• Work request
The copy you return should hold only the lines from the top of the data below through the line with "window: (373, 463) -> (346, 93), removed", each duplicated exactly and with no pictures.

Drawing revision comparisons:
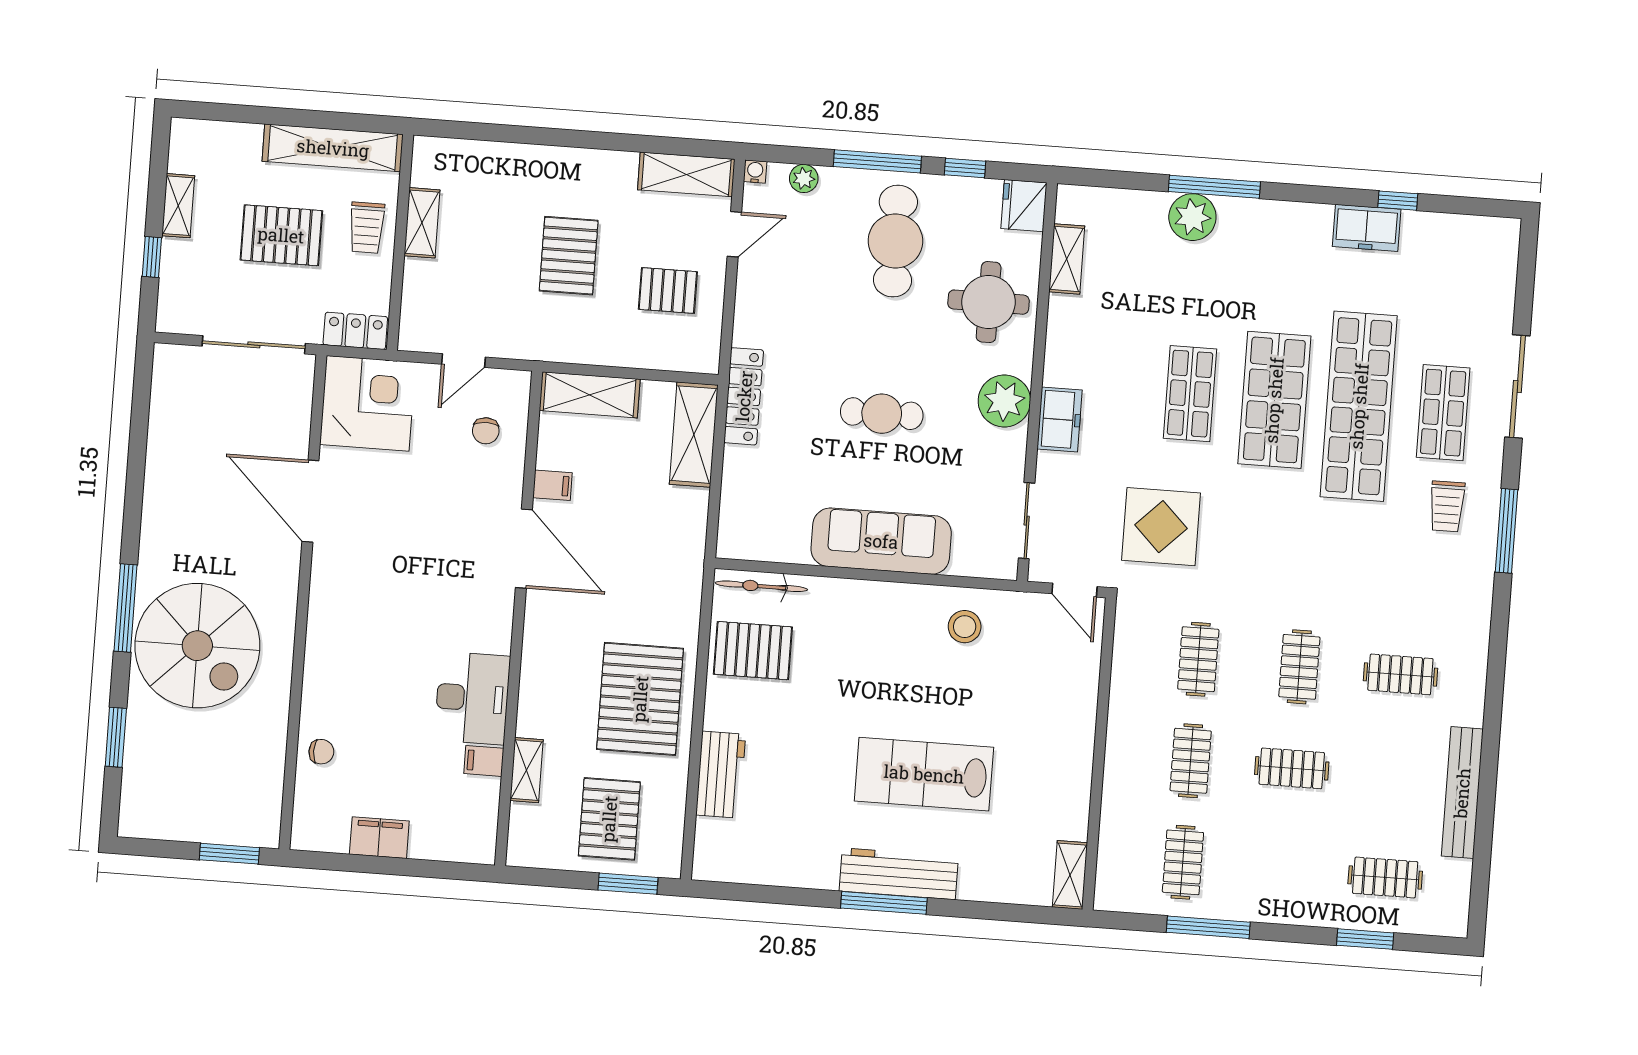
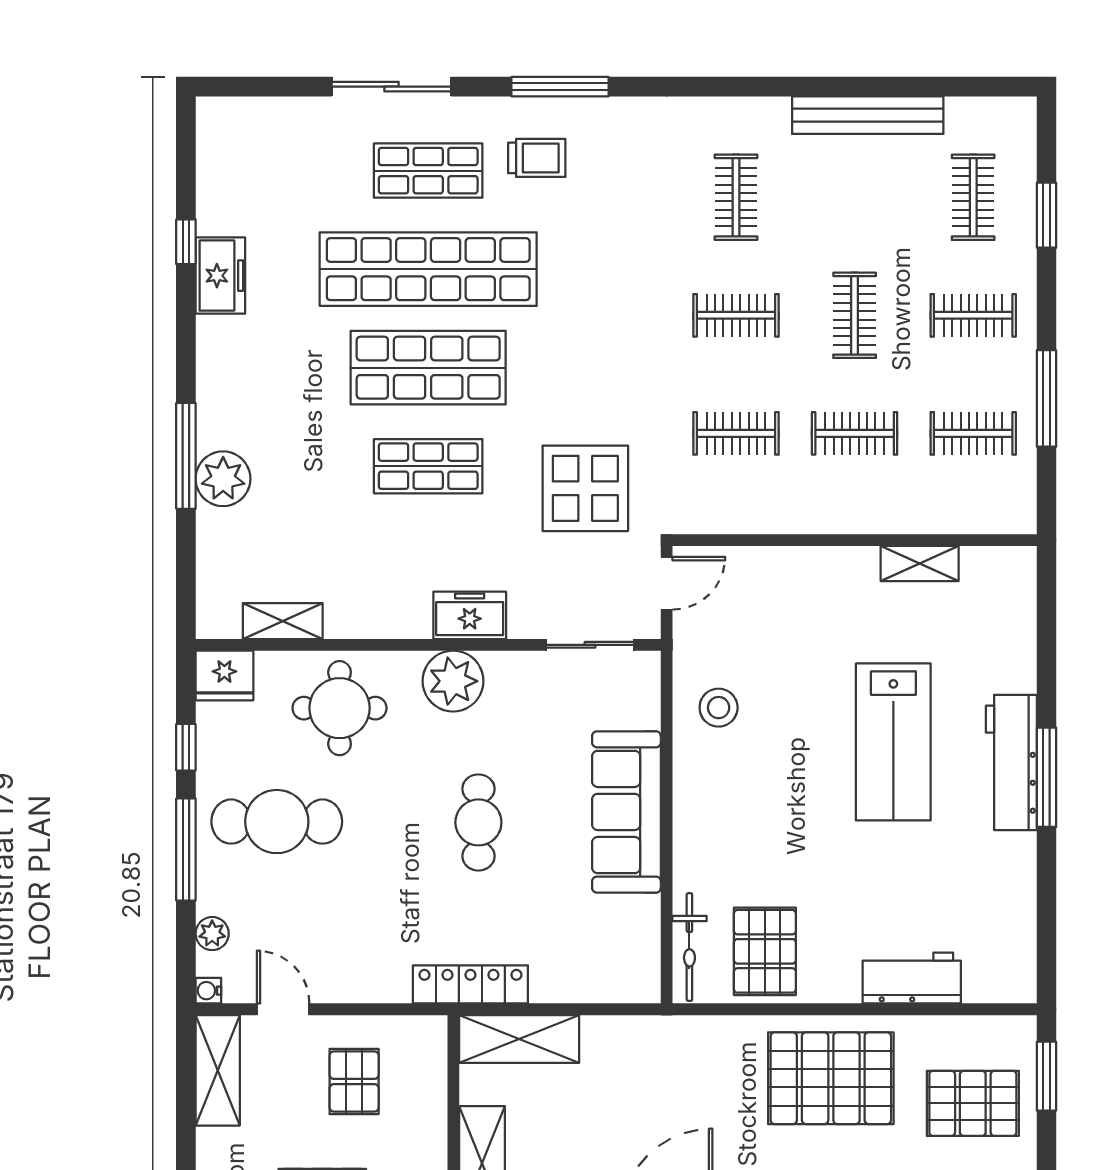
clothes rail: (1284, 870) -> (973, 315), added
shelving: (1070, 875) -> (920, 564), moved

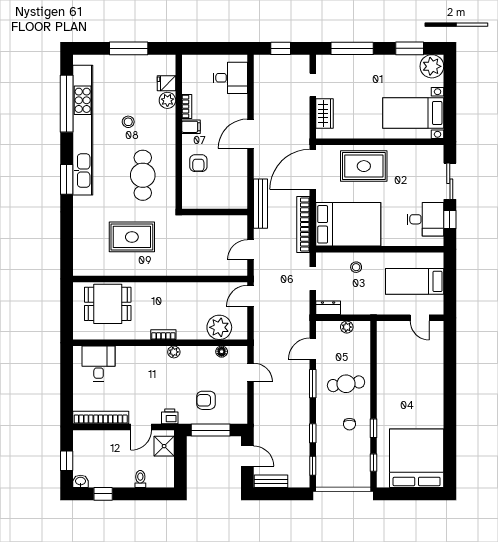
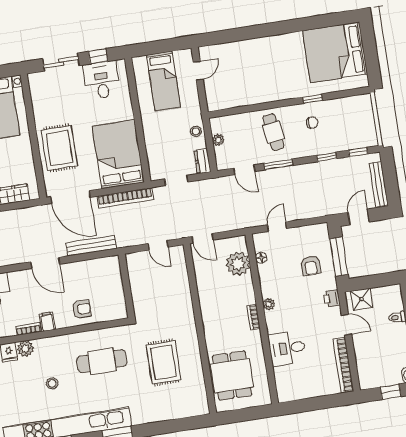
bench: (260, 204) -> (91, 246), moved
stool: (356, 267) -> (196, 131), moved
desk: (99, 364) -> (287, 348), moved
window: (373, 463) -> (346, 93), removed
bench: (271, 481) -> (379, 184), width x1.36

• Solution for this problem
clothes rail: (1284, 870) -> (973, 315), added
shelving: (1070, 875) -> (920, 564), moved

bench: (260, 204) -> (91, 246), moved
stool: (356, 267) -> (196, 131), moved
desk: (99, 364) -> (287, 348), moved
window: (373, 463) -> (346, 93), removed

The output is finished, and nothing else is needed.